Records supplied
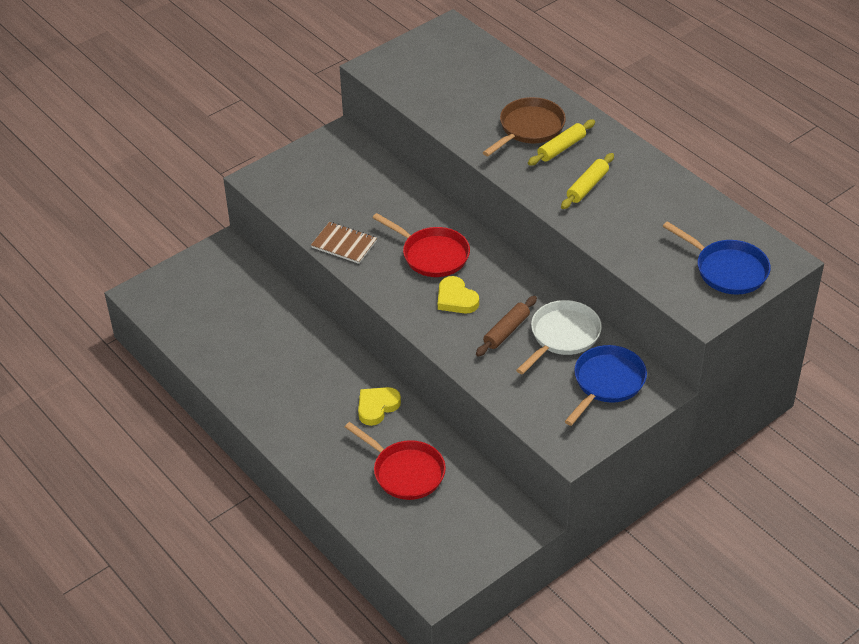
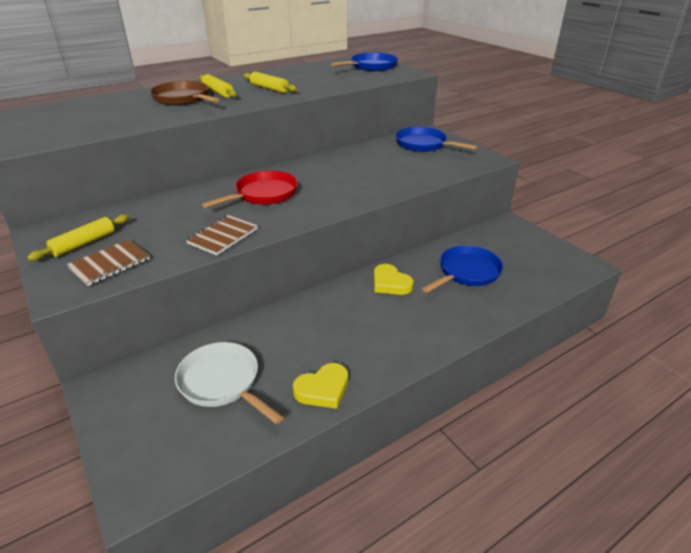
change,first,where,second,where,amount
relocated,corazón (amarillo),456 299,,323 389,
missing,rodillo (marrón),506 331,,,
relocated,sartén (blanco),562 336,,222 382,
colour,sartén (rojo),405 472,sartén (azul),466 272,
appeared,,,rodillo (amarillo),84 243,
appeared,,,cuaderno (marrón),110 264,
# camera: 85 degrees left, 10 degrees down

Exercise aim
Word for word, give the listing above again, but drop any pictures.

Answer to this exercise
change,first,where,second,where,amount
relocated,corazón (amarillo),456 299,,323 389,
missing,rodillo (marrón),506 331,,,
relocated,sartén (blanco),562 336,,222 382,
colour,sartén (rojo),405 472,sartén (azul),466 272,
appeared,,,rodillo (amarillo),84 243,
appeared,,,cuaderno (marrón),110 264,
# camera: 85 degrees left, 10 degrees down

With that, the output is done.